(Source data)
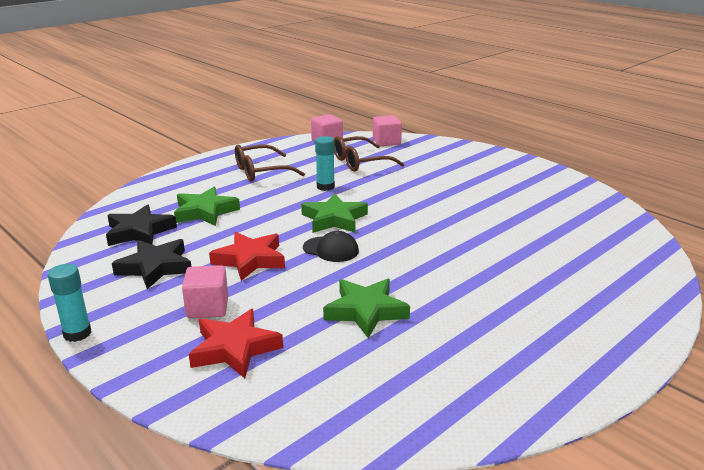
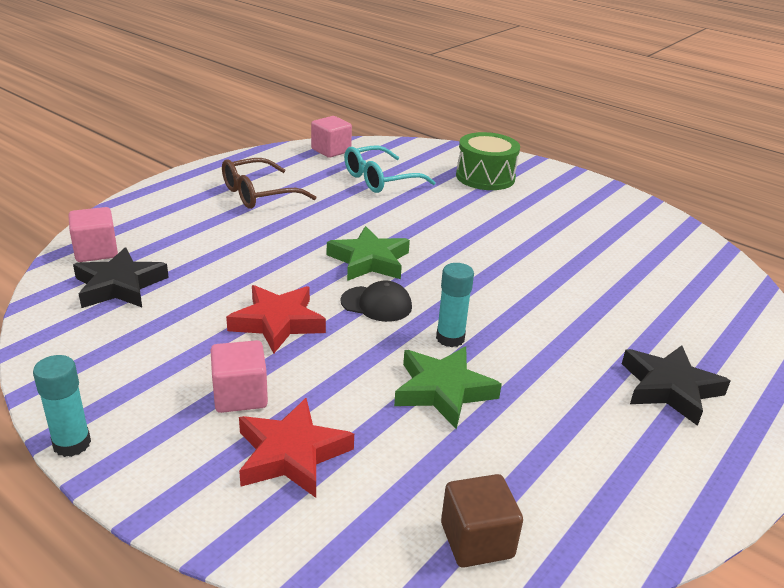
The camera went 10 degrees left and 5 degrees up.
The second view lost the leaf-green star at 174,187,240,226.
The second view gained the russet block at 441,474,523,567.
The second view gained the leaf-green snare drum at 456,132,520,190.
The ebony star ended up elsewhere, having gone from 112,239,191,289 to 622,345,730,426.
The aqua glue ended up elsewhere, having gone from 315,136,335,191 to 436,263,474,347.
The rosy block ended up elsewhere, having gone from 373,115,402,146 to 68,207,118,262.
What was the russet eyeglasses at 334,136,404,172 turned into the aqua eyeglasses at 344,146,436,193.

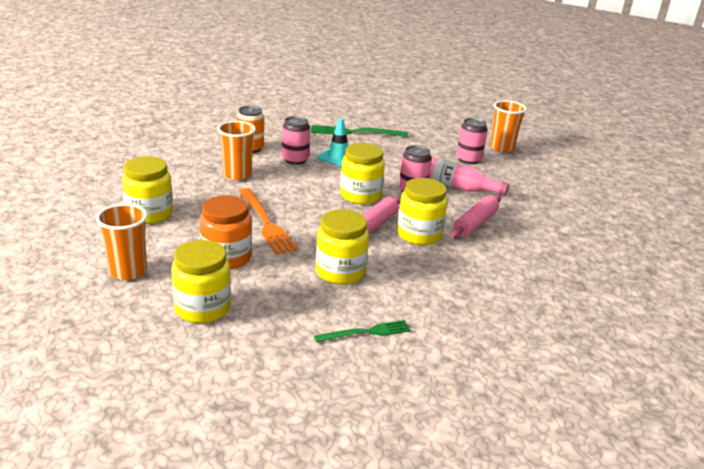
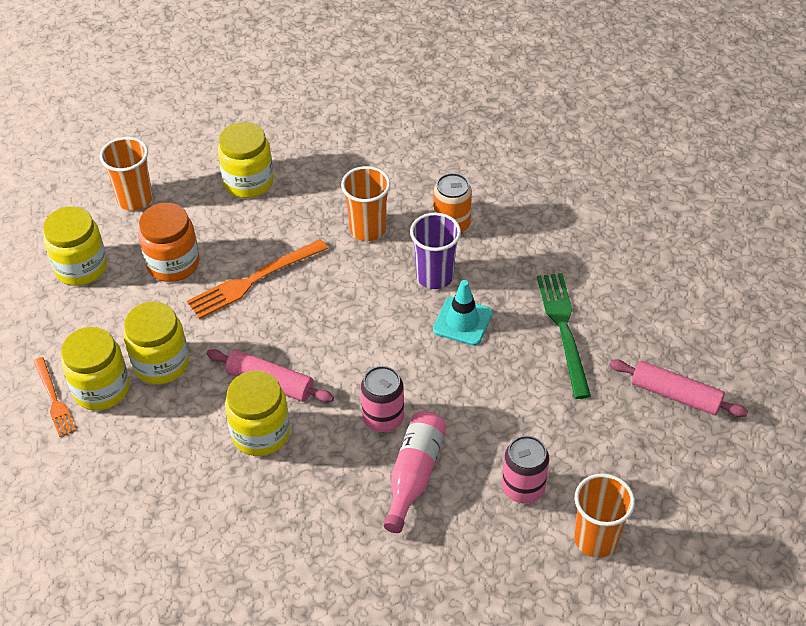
The camera went 85 degrees right and 20 degrees up.
The yellow jam jar ended up elsewhere, having gone from 340,143,385,205 to 61,327,130,411.
The rosy pastry roller ended up elsewhere, having gone from 450,195,501,239 to 609,359,748,417.
Where the rosy tin stood at 282,116,310,165, the purple cup came to stand at 410,213,461,289.
What was the leaf-green table fork at 314,320,411,342 turned into the orange table fork at 34,357,76,437.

Problem to work on: A faithful copy of each entry is required, and no picture may be carried into it.

Reply to the exercise:
The camera went 10 degrees left and 5 degrees up.
The second view lost the leaf-green star at 174,187,240,226.
The second view gained the russet block at 441,474,523,567.
The second view gained the leaf-green snare drum at 456,132,520,190.
The ebony star ended up elsewhere, having gone from 112,239,191,289 to 622,345,730,426.
The aqua glue ended up elsewhere, having gone from 315,136,335,191 to 436,263,474,347.
The rosy block ended up elsewhere, having gone from 373,115,402,146 to 68,207,118,262.
What was the russet eyeglasses at 334,136,404,172 turned into the aqua eyeglasses at 344,146,436,193.

The camera went 85 degrees right and 20 degrees up.
The yellow jam jar ended up elsewhere, having gone from 340,143,385,205 to 61,327,130,411.
The rosy pastry roller ended up elsewhere, having gone from 450,195,501,239 to 609,359,748,417.
Where the rosy tin stood at 282,116,310,165, the purple cup came to stand at 410,213,461,289.
What was the leaf-green table fork at 314,320,411,342 turned into the orange table fork at 34,357,76,437.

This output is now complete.